Problem description
The span to copy runs from the line containing "IC3 pin OA: MA -> FWD" to the last line below. Copy it exactly, with nothing else.

Data listing
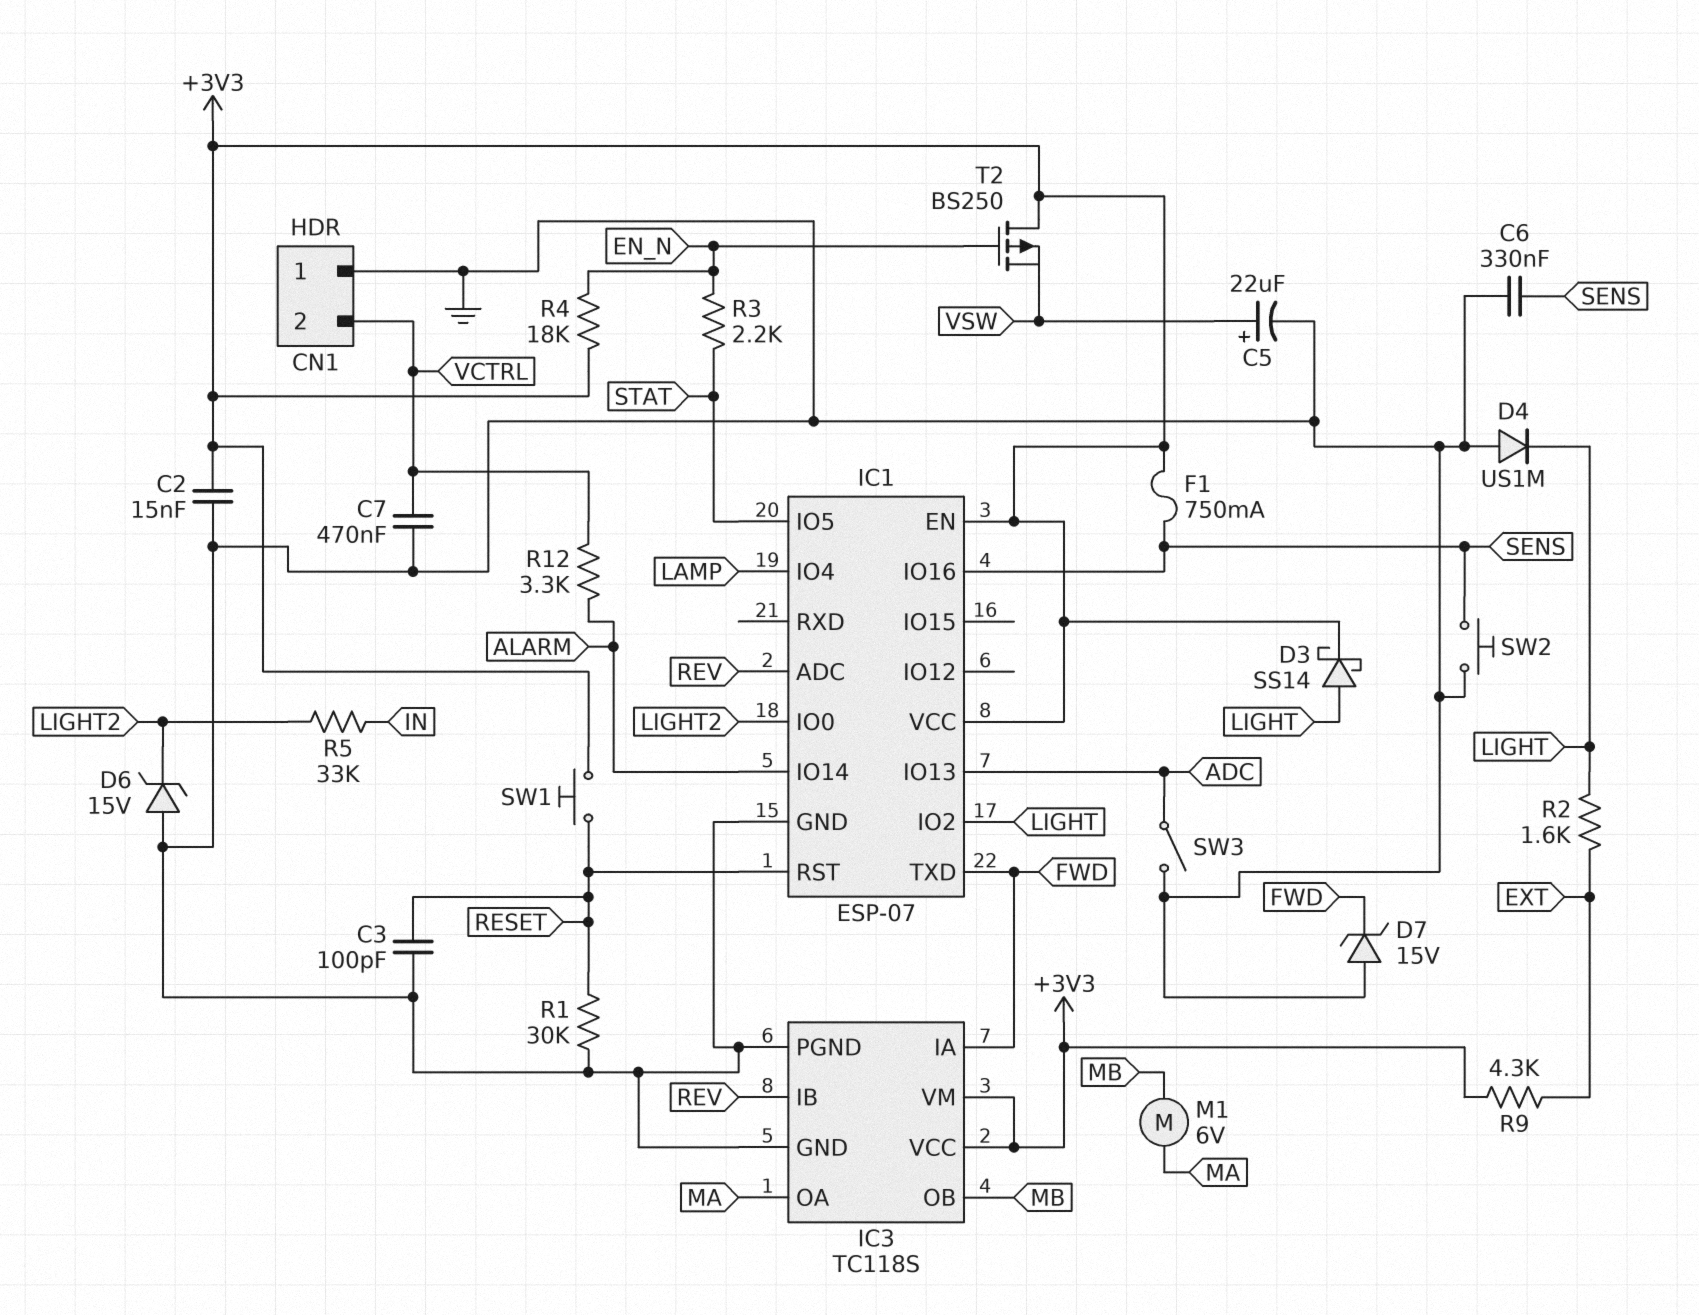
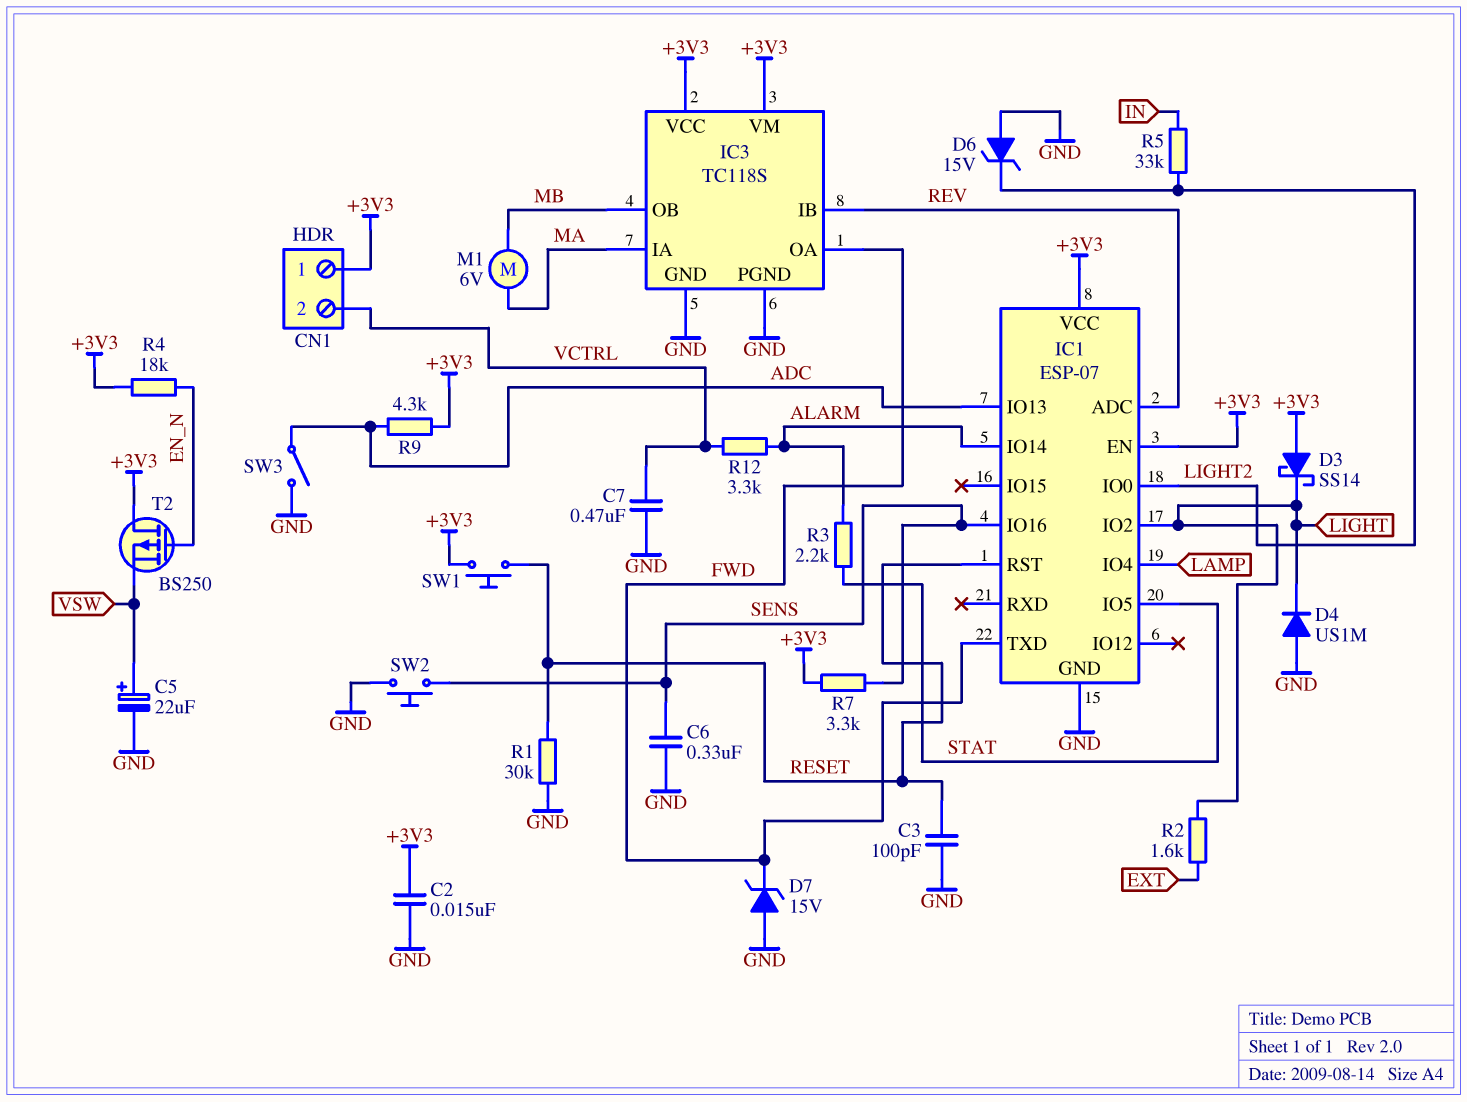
CN1 pin 1: GND -> +3V3
D3: schottky SS14 (A LIGHT, K +3V3) -> schottky SS14 (A +3V3, K LIGHT)
F1: 750mA (+3V3, SENS) -> none
IC3 pin IA: FWD -> MA
IC3 pin OA: MA -> FWD
R3: 2.2k (EN_N, STAT) -> 2.2k (ALARM, STAT)
R7: none -> 3.3k (+3V3, SENS)
R9: 4.3k (+3V3, EXT) -> 4.3k (+3V3, ADC)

Exercise solution
IC3 pin OA: MA -> FWD
R3: 2.2k (EN_N, STAT) -> 2.2k (ALARM, STAT)
R7: none -> 3.3k (+3V3, SENS)
R9: 4.3k (+3V3, EXT) -> 4.3k (+3V3, ADC)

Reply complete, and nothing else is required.